┌─ Supplied records

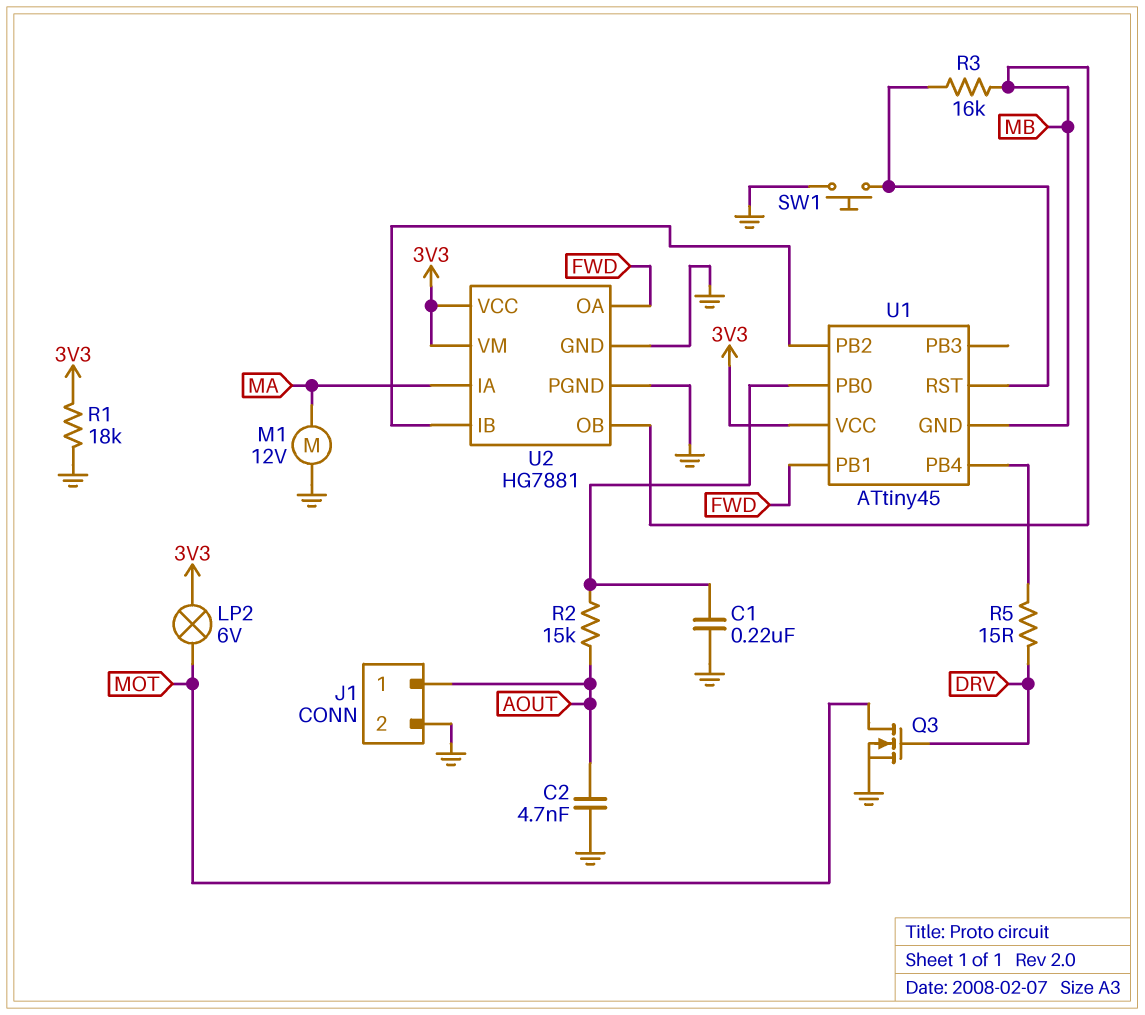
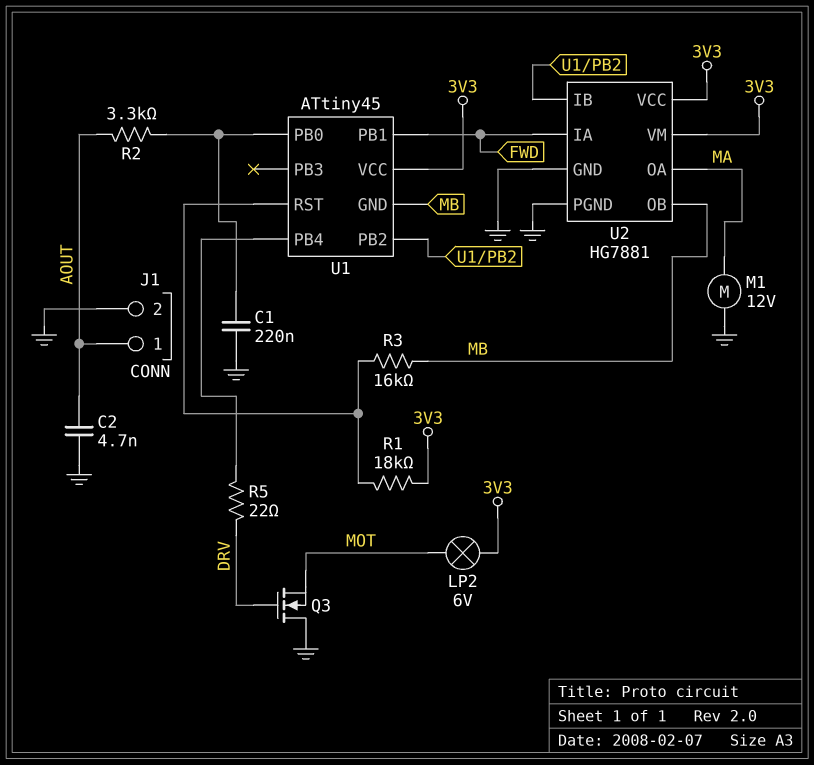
Q3: NMOS (G DRV, D MOT, S GND) -> NMOS (G DRV, D GND, S MOT)
R1: 18k (3V3, GND) -> 18k (3V3, U1/RST)
R2: 15k (AOUT, U1/PB0) -> 3.3k (AOUT, U1/PB0)
R5: 15 (DRV, U1/PB4) -> 22 (DRV, U1/PB4)
SW1: button (GND, U1/RST) -> none
U2 pin IA: MA -> FWD
U2 pin OA: FWD -> MA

└─

# Task item
Nothing but the text is wanted: repeat the data above exactly, without its images.

# Exercise response
Q3: NMOS (G DRV, D MOT, S GND) -> NMOS (G DRV, D GND, S MOT)
R1: 18k (3V3, GND) -> 18k (3V3, U1/RST)
R2: 15k (AOUT, U1/PB0) -> 3.3k (AOUT, U1/PB0)
R5: 15 (DRV, U1/PB4) -> 22 (DRV, U1/PB4)
SW1: button (GND, U1/RST) -> none
U2 pin IA: MA -> FWD
U2 pin OA: FWD -> MA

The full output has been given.